┏━━
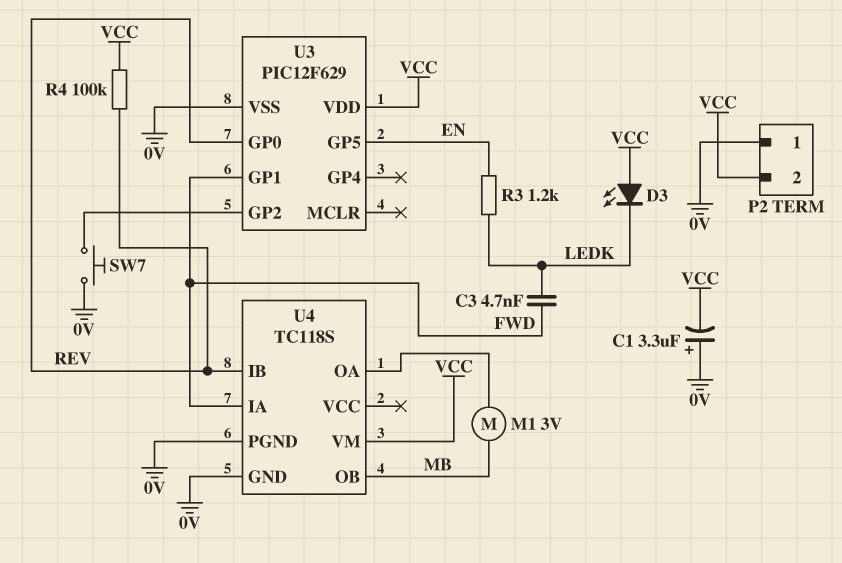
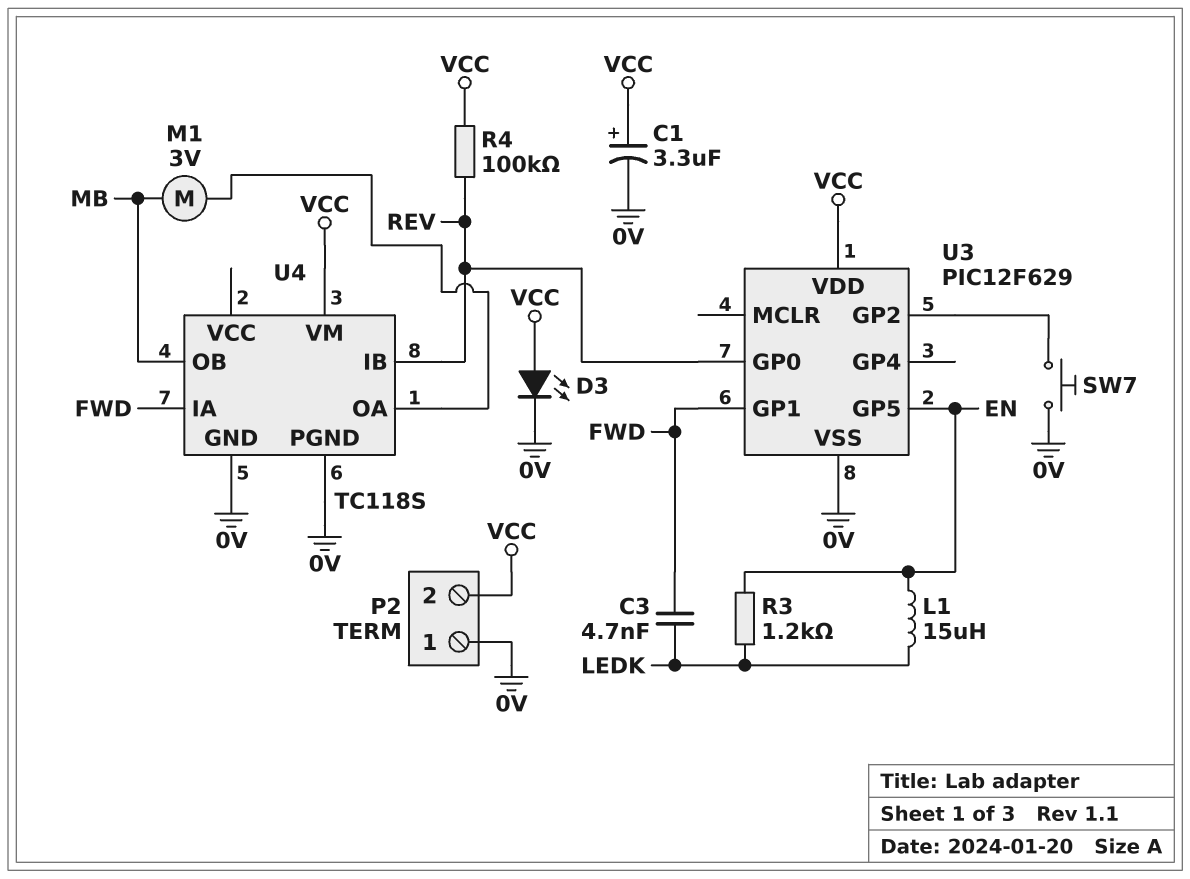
C1: 3.3uF (plus 0V, minus VCC) -> 3.3uF (plus VCC, minus 0V)
D3: LED (A VCC, K LEDK) -> LED (A VCC, K 0V)
L1: none -> 15uH (EN, LEDK)

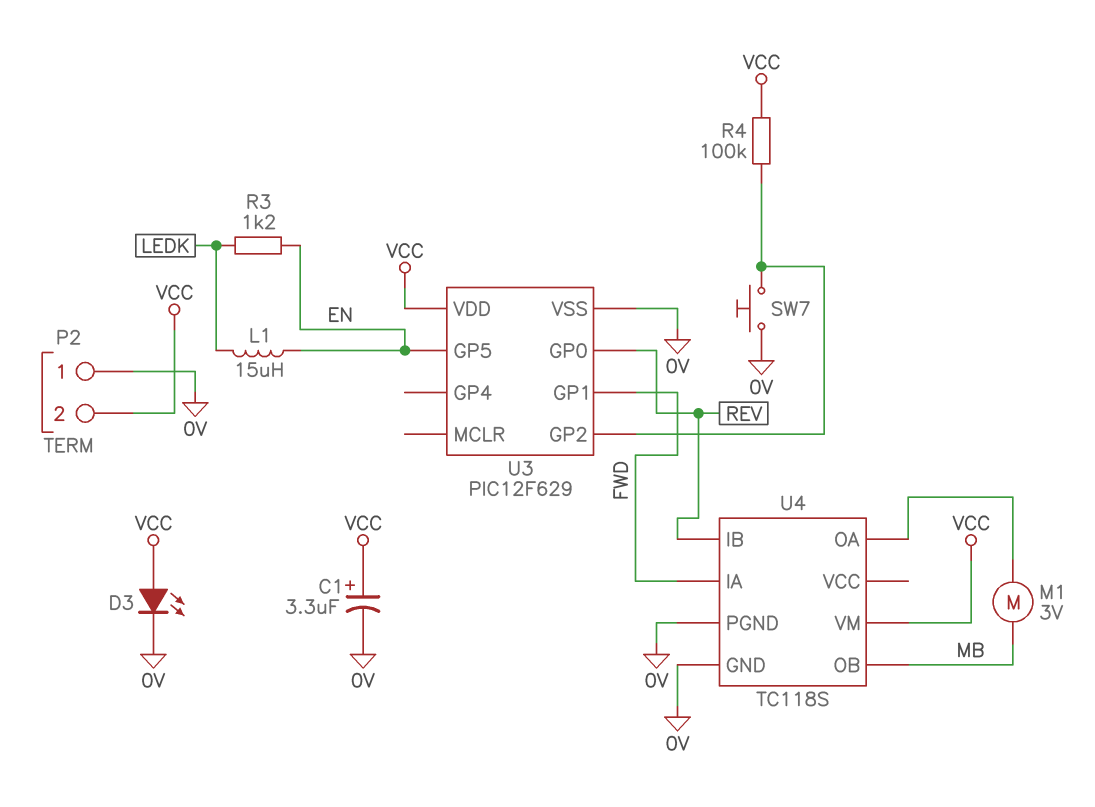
C3: 4.7nF (FWD, LEDK) -> none
R4: 100k (REV, VCC) -> 100k (U3/GP2, VCC)

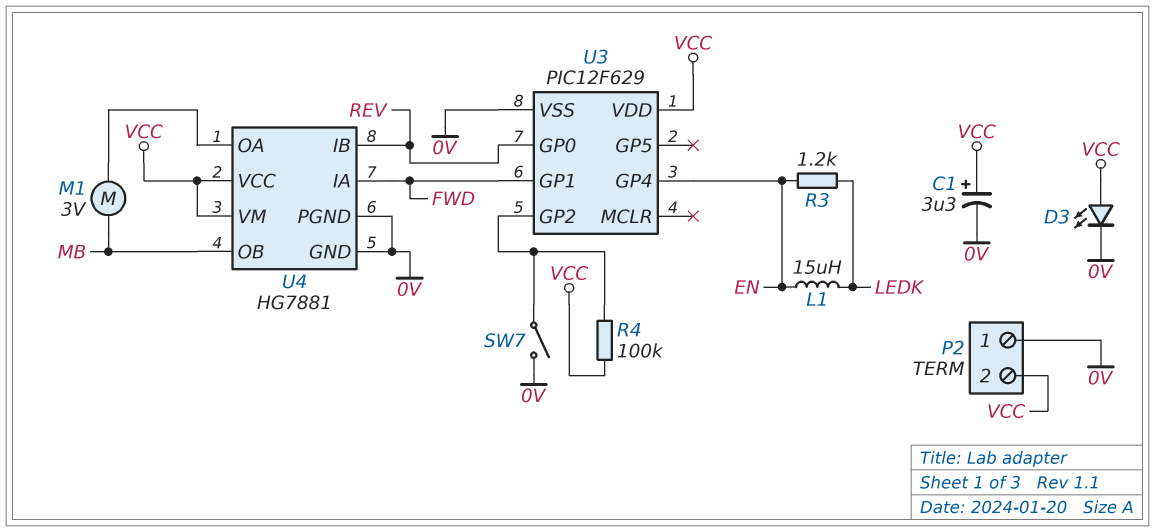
SW7: button (0V, U3/GP2) -> switch (0V, U3/GP2)
U3 pin GP4: none -> EN
U3 pin GP5: EN -> none
U4: TC118S -> HG7881
U4 pin VCC: none -> VCC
┗━━
=== Task ===
From the entries above, extract every line where the word "LEDK" appears.

=== Exercise output ===
D3: LED (A VCC, K LEDK) -> LED (A VCC, K 0V)
L1: none -> 15uH (EN, LEDK)
C3: 4.7nF (FWD, LEDK) -> none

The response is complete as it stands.